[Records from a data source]
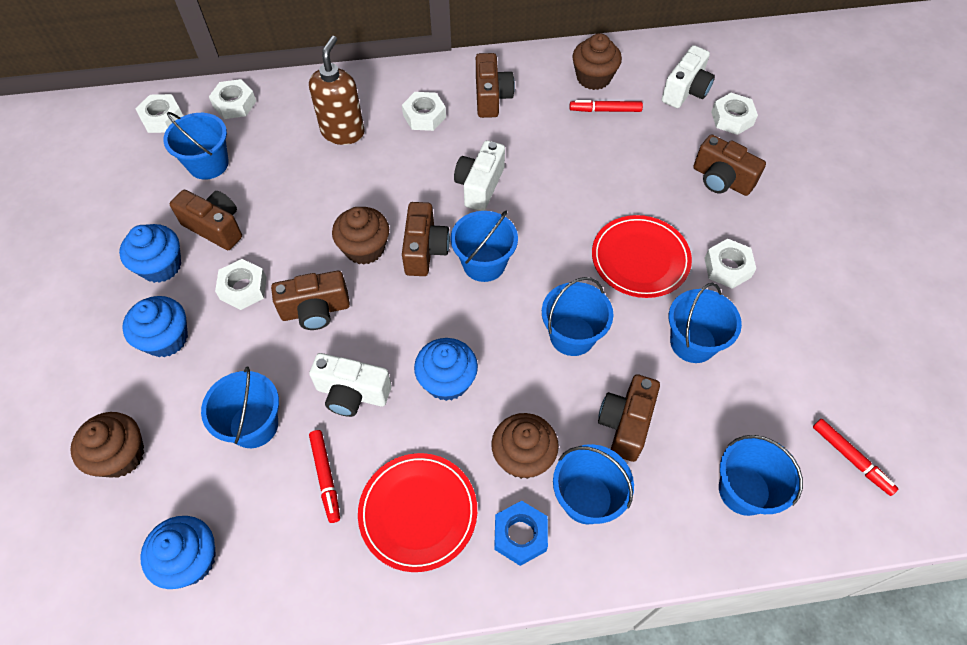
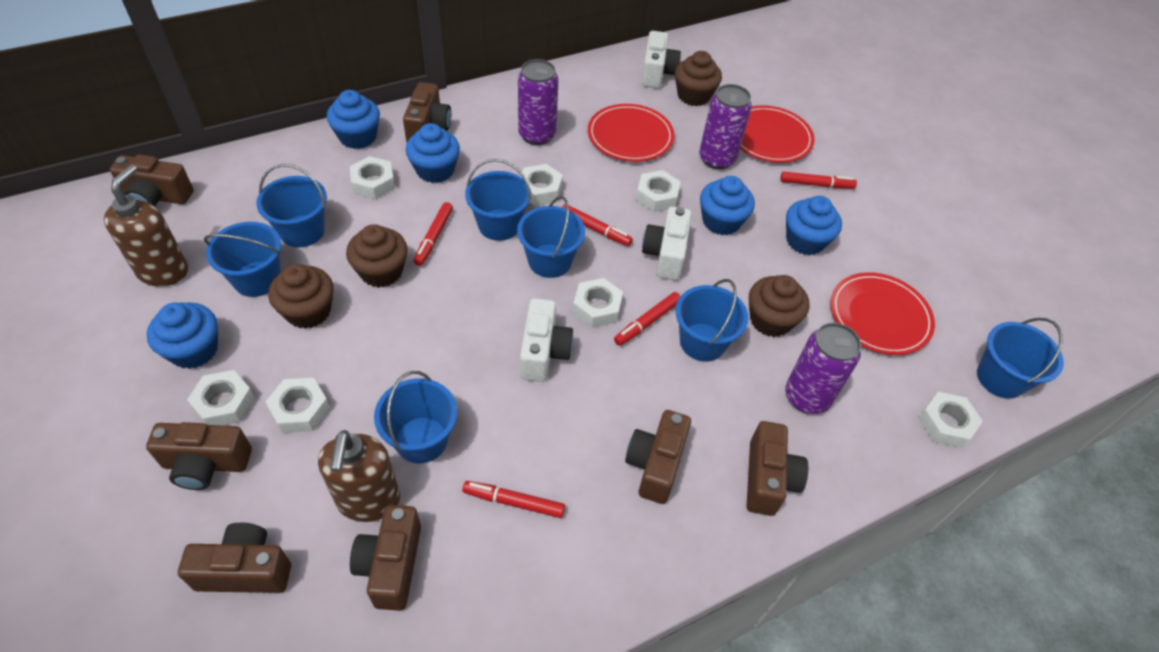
blue cupcake: 4 -> 5
blue nut: 1 -> 0
brown camera: 6 -> 7
brown soap dispenser: 1 -> 2
purple can: 0 -> 3
red marker: 3 -> 5
red plate: 2 -> 3
white nut: 6 -> 7

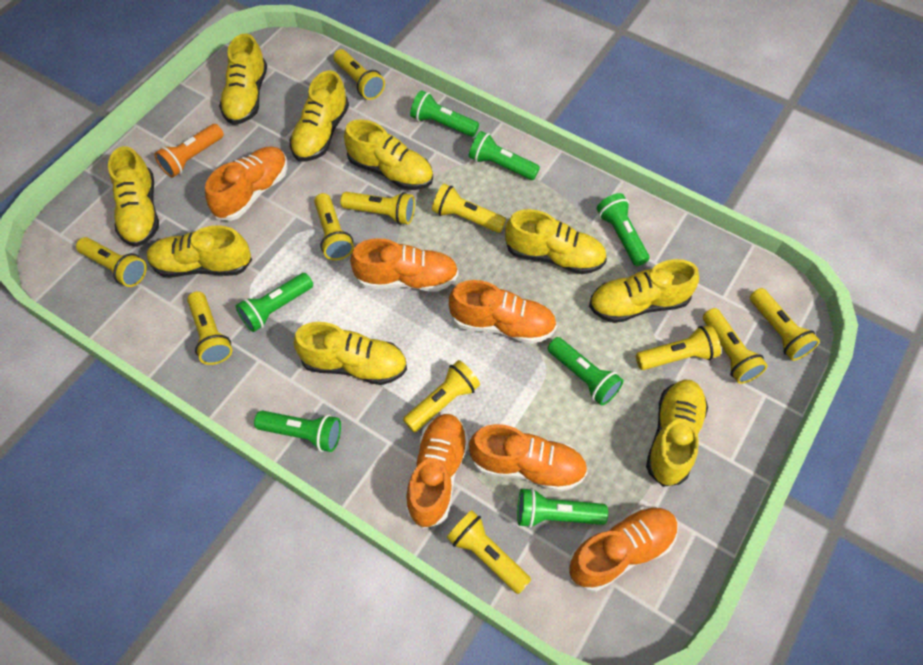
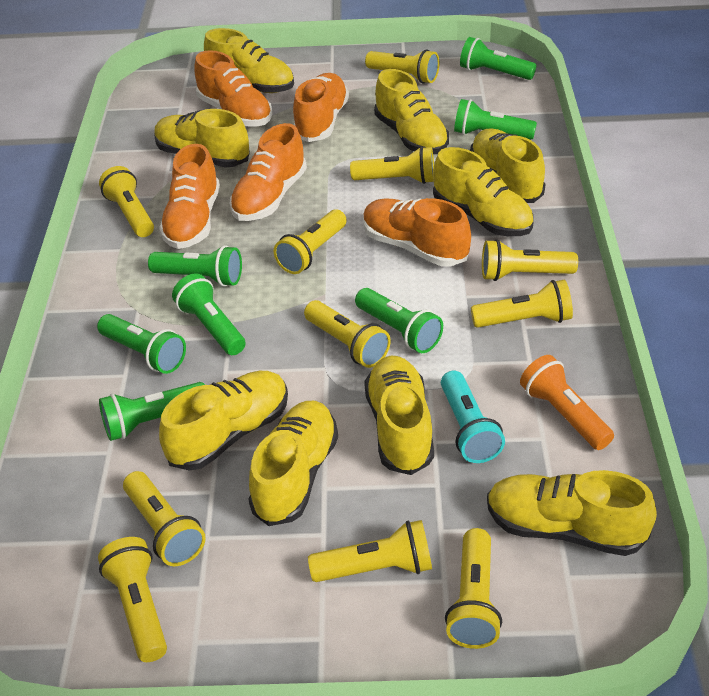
orange shoe: 6 -> 5
turquoise flashlight: 0 -> 1

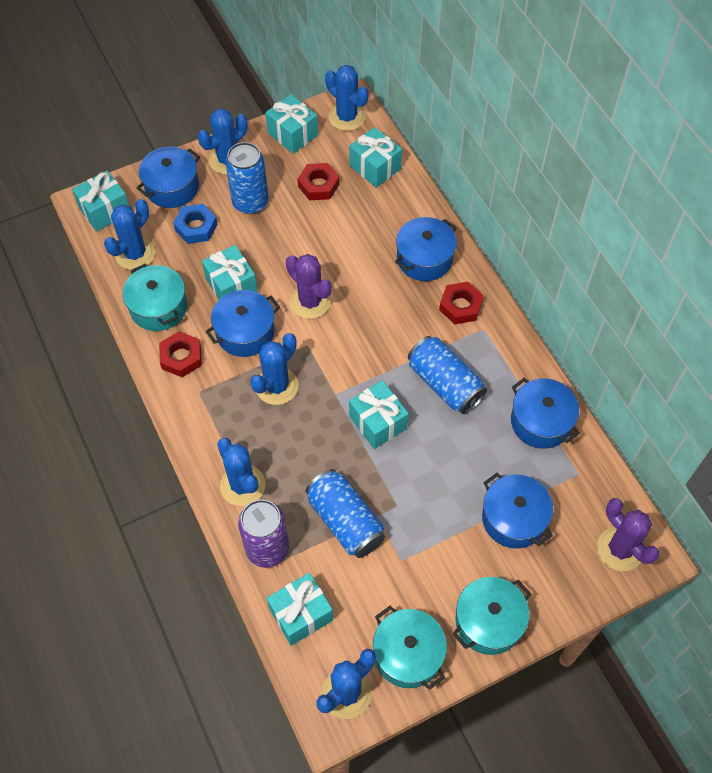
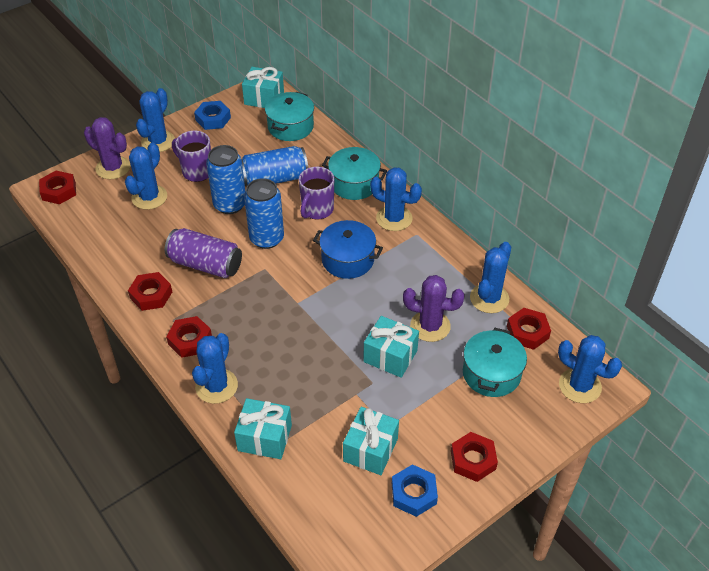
blue nut: 1 -> 2
blue pot: 5 -> 1
purple mug: 0 -> 2
red nut: 3 -> 5
turquoise gift: 6 -> 4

EXERCISE AIM » Leave the pictures out, then output exactly the lines from the "orange shoe: 6 -> 5" line through the end of the records above, and no others.

TASK ANSWER »
orange shoe: 6 -> 5
turquoise flashlight: 0 -> 1

blue nut: 1 -> 2
blue pot: 5 -> 1
purple mug: 0 -> 2
red nut: 3 -> 5
turquoise gift: 6 -> 4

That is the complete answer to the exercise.